[Exercise description]:
When you have gone through the records, report how many lines include "Settings", giving the number and nothing more.

(Dataset records begins)

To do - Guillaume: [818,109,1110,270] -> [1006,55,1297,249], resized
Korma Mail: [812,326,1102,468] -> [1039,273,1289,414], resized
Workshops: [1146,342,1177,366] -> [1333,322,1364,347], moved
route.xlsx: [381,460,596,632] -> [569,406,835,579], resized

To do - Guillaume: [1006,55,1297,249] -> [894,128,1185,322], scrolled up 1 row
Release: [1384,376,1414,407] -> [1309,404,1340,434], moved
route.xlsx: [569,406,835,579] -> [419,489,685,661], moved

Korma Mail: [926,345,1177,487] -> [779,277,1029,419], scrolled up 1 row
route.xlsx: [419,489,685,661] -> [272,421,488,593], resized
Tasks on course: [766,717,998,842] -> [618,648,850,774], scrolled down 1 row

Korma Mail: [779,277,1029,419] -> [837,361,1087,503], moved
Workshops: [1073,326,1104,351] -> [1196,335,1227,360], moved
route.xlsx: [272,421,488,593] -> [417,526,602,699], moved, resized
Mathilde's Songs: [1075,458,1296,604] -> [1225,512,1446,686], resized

(Dataset records ends)
(Dataset records begins)

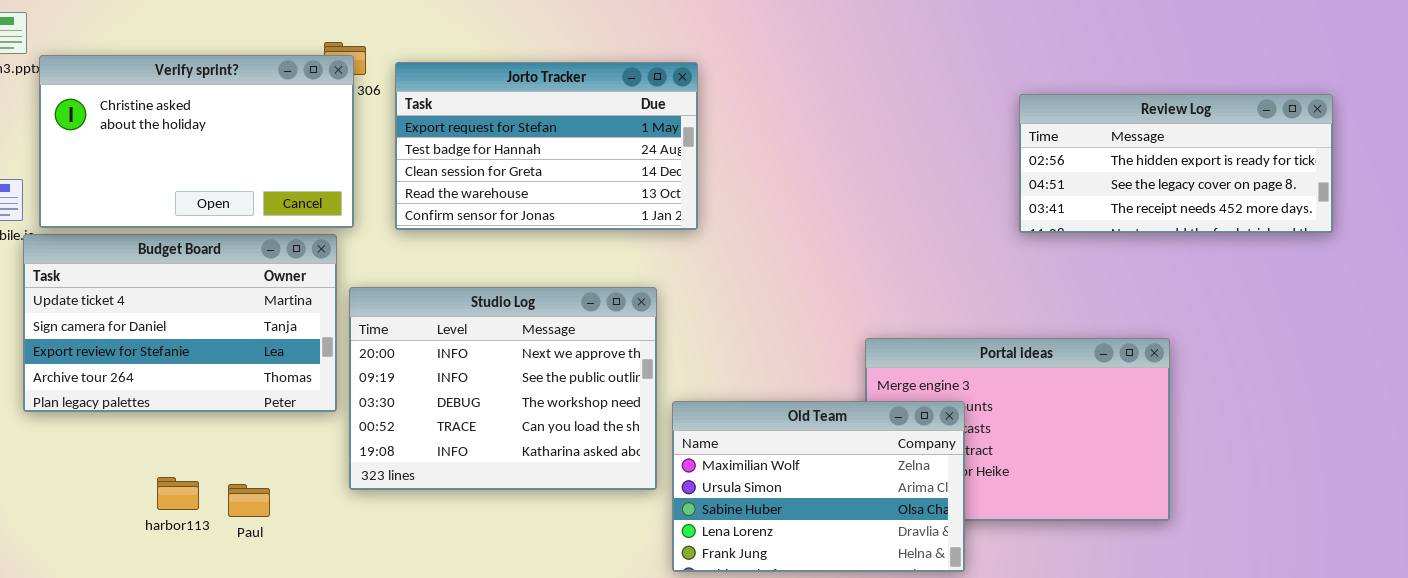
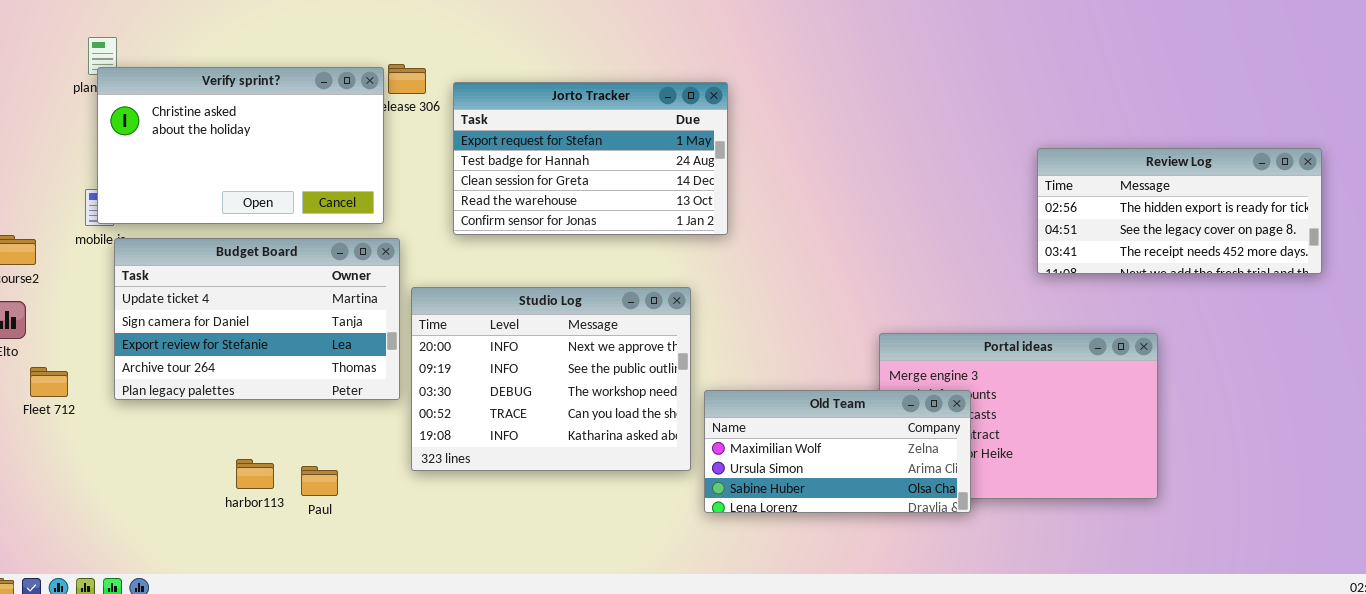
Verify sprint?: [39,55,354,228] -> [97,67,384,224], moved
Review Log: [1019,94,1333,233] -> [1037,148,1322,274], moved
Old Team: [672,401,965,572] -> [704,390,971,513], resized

(Dataset records ends)
(Dataset records begins)

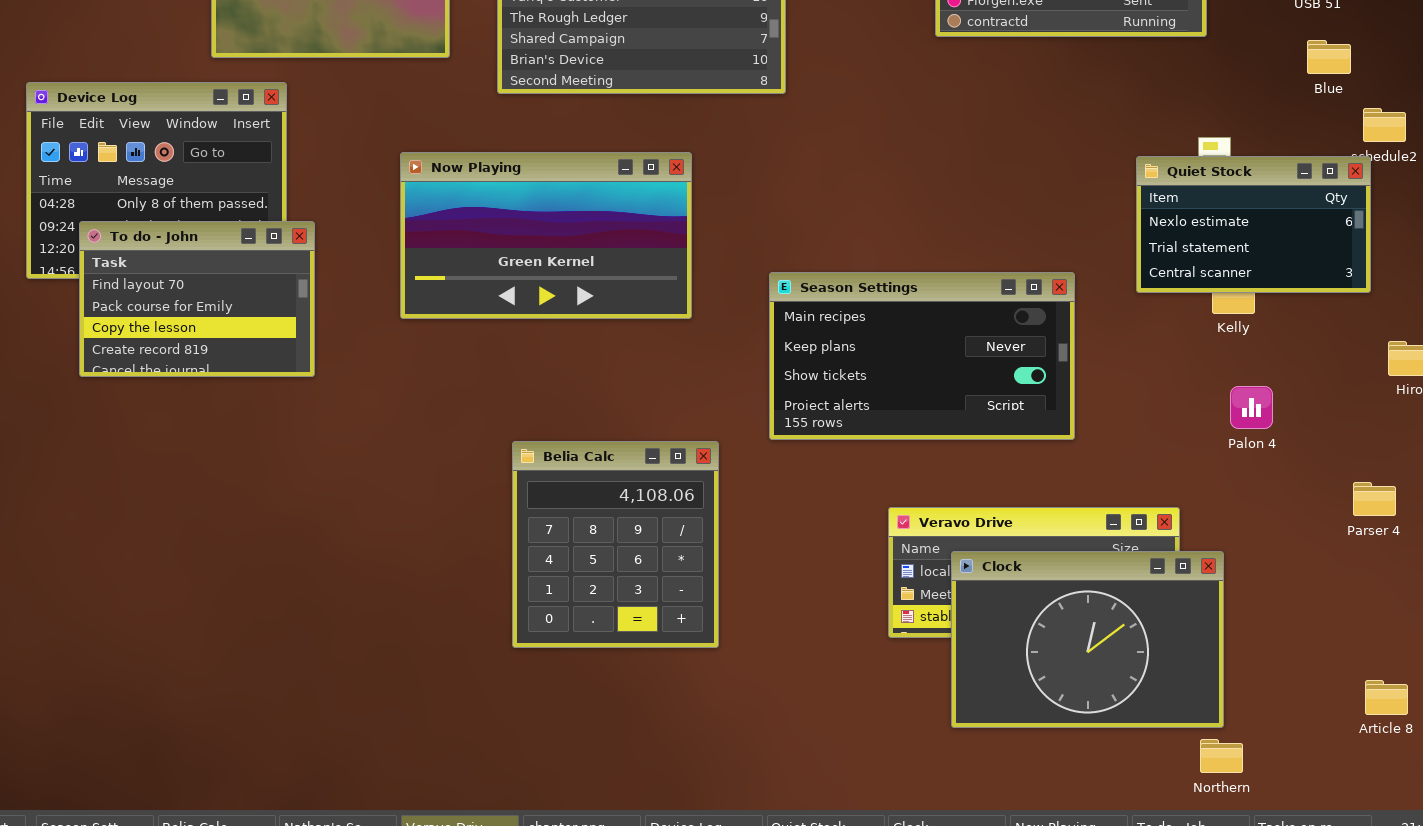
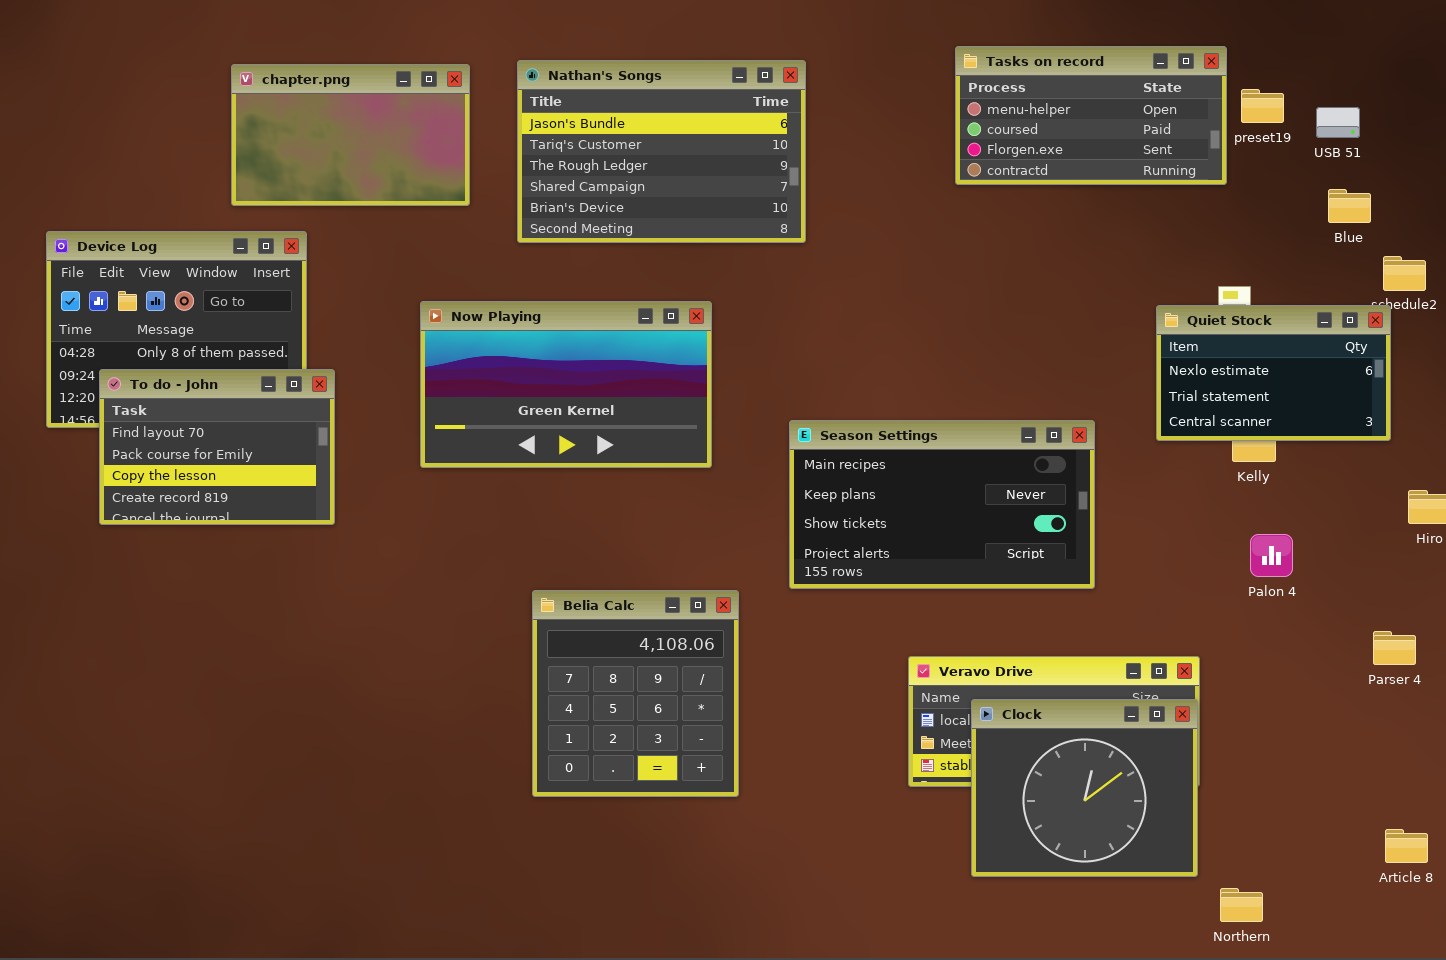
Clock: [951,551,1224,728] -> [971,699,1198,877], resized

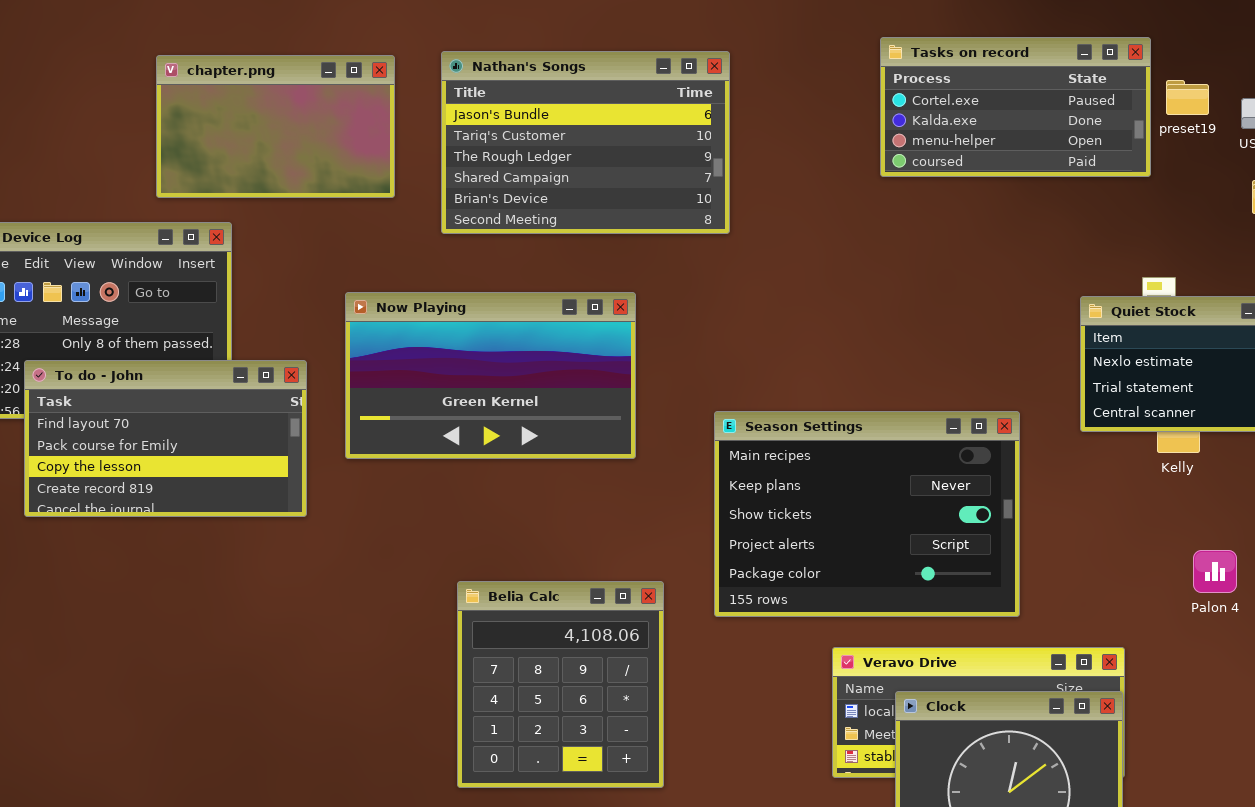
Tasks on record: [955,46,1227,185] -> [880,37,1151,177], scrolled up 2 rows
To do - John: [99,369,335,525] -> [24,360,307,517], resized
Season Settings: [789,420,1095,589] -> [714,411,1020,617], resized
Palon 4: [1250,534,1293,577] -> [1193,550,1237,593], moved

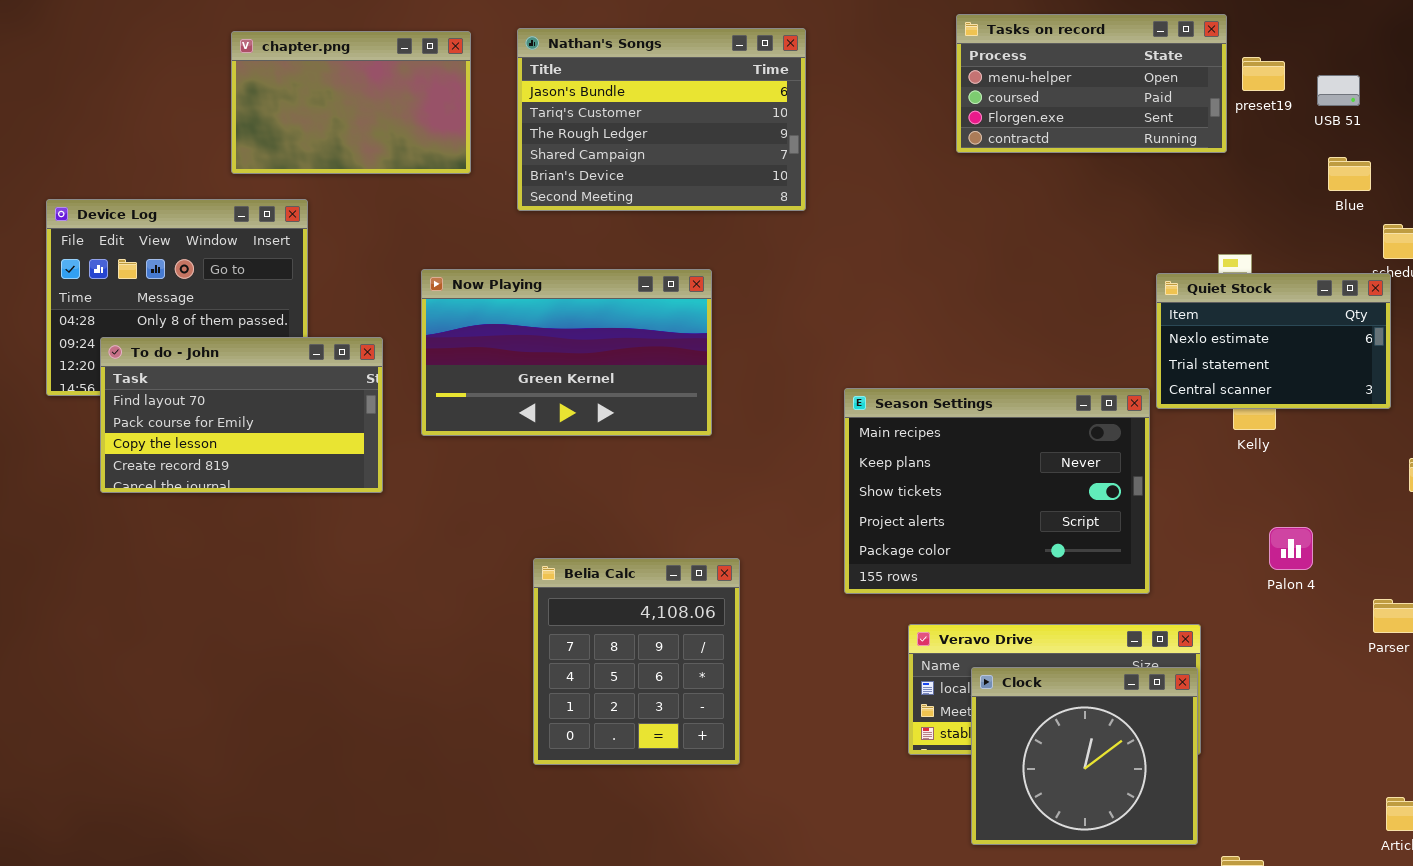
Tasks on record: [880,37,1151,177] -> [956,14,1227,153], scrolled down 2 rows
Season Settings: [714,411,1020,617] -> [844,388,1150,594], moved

(Dataset records ends)

[Output of the exercise]:
2